§ TASK STATEMENT
The answer must consist of every line below that holds the word "rectangle".

[Excerpts from a dataset]
=======
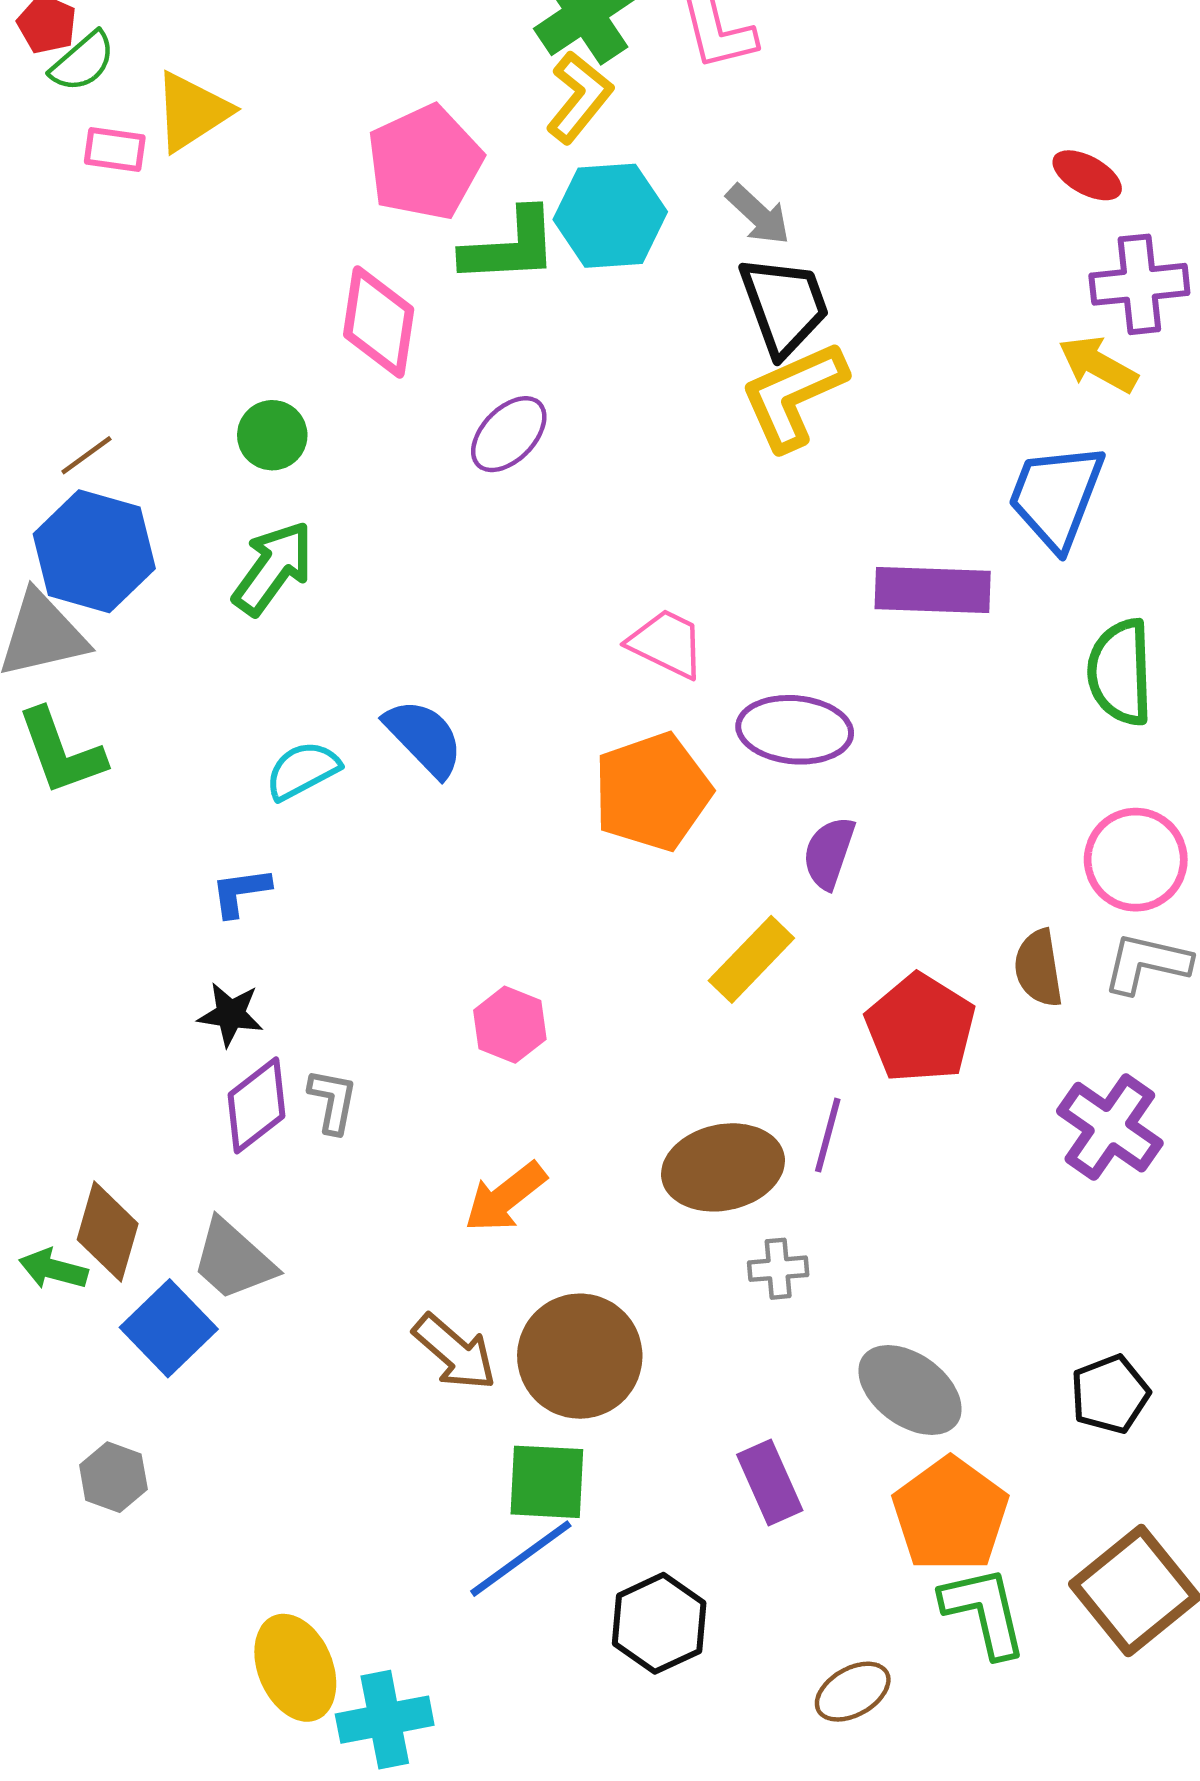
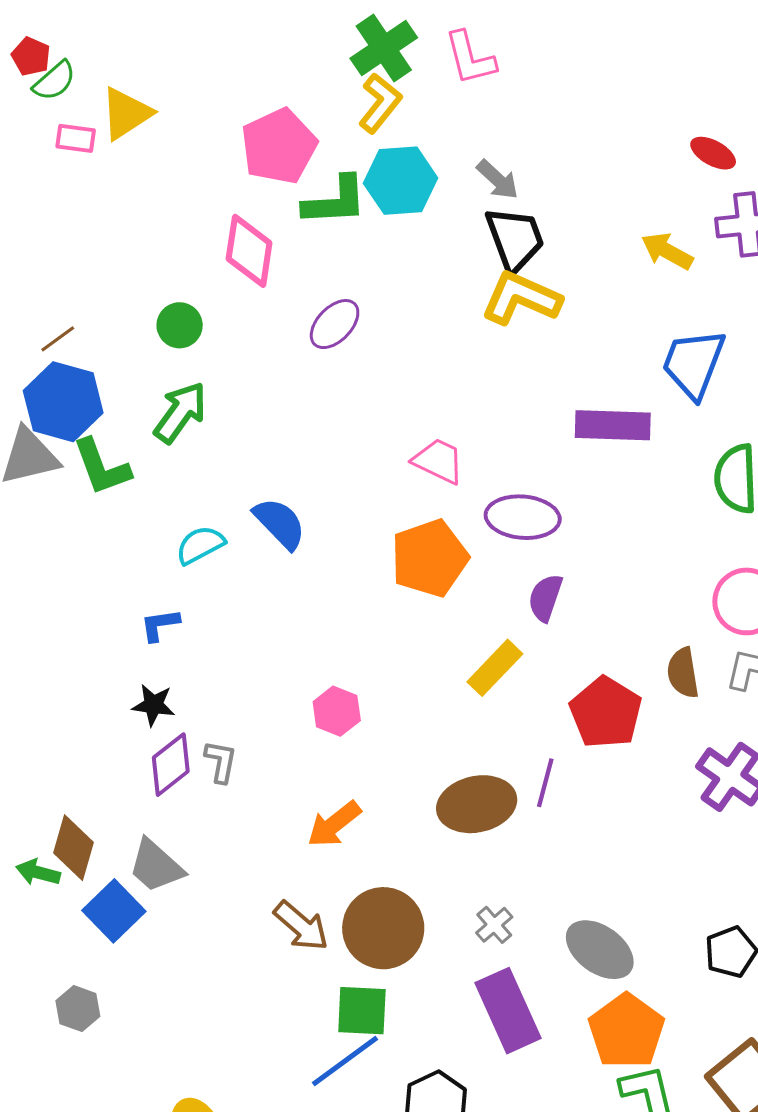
yellow arrow: (1098, 364) -> (667, 251), moved
yellow L-shape: (793, 396) -> (521, 298), turned 48
green L-shape: (61, 752) -> (102, 467), moved
gray cross: (778, 1269) -> (494, 925), moved, turned -36
purple rectangle: (770, 1482) -> (508, 1011), size x1.5

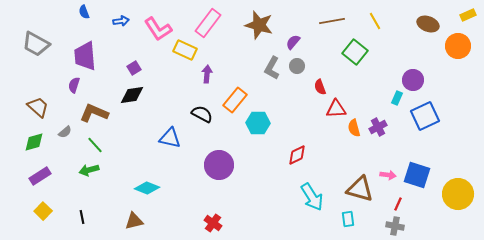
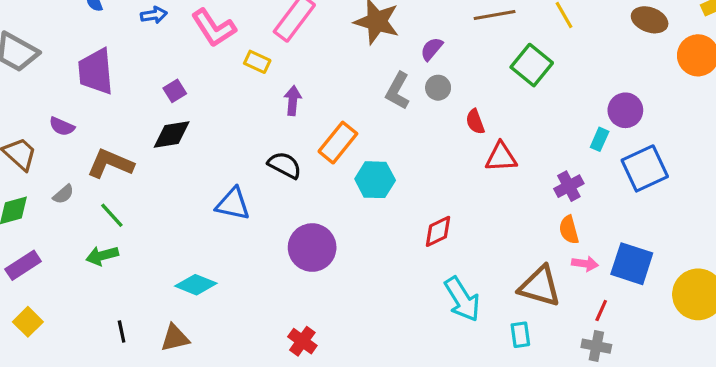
yellow rectangle: (185, 50) -> (257, 62), size x0.7
purple semicircle: (74, 85) -> (62, 126), moved, turned -84
orange semicircle: (354, 128) -> (569, 230), moved
black line: (82, 217) -> (122, 331), moved

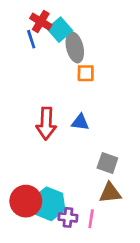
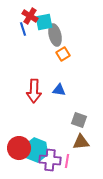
cyan square: (60, 30) -> (44, 22), turned 30
orange square: (86, 73) -> (63, 54), turned -32
purple cross: (68, 217) -> (50, 160), size x1.5

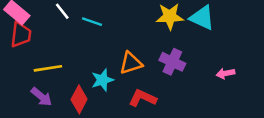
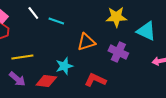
cyan triangle: (202, 18) -> (146, 31), moved
orange triangle: (131, 63) -> (86, 42), moved
red diamond: (79, 99) -> (46, 81), turned 70

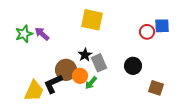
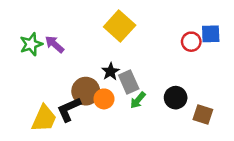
yellow square: (92, 20) -> (120, 26), turned 30
black circle: (133, 66) -> (176, 98), moved
green arrow: (91, 83) -> (138, 100), moved

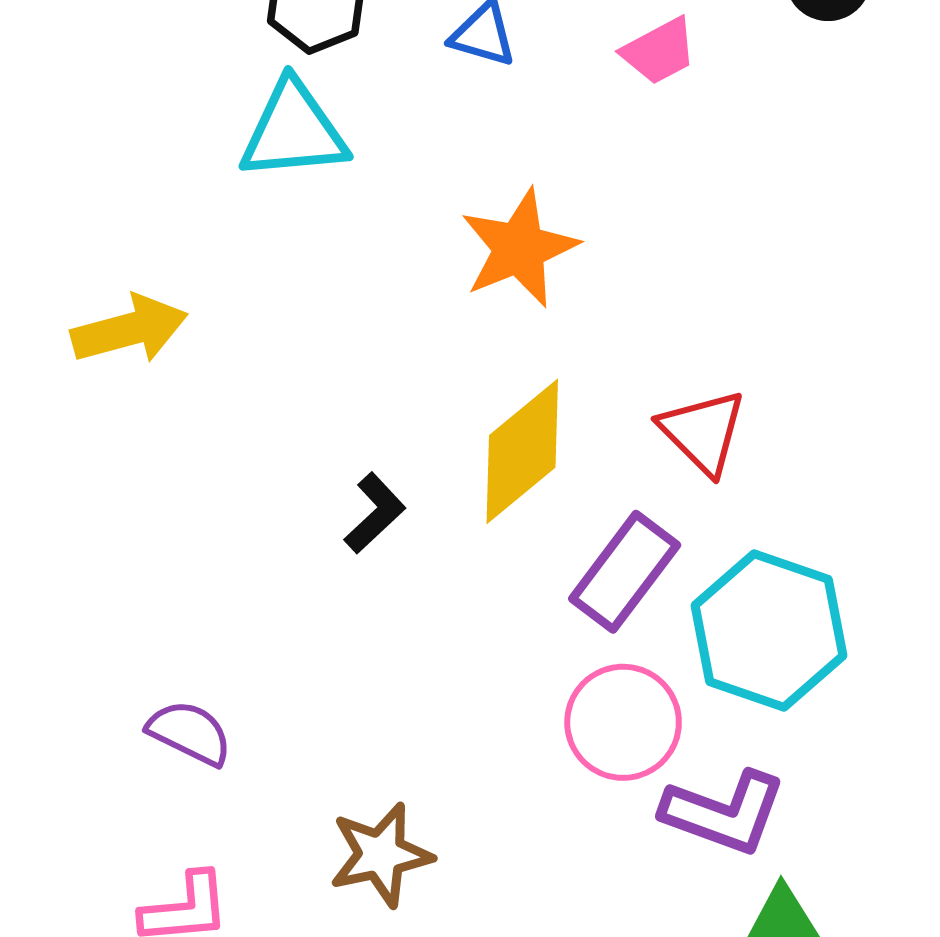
=======
§ ANSWER SECTION
purple rectangle: (770, 1482) -> (508, 1011), size x1.5
yellow rectangle: (185, 50) -> (257, 62), size x0.7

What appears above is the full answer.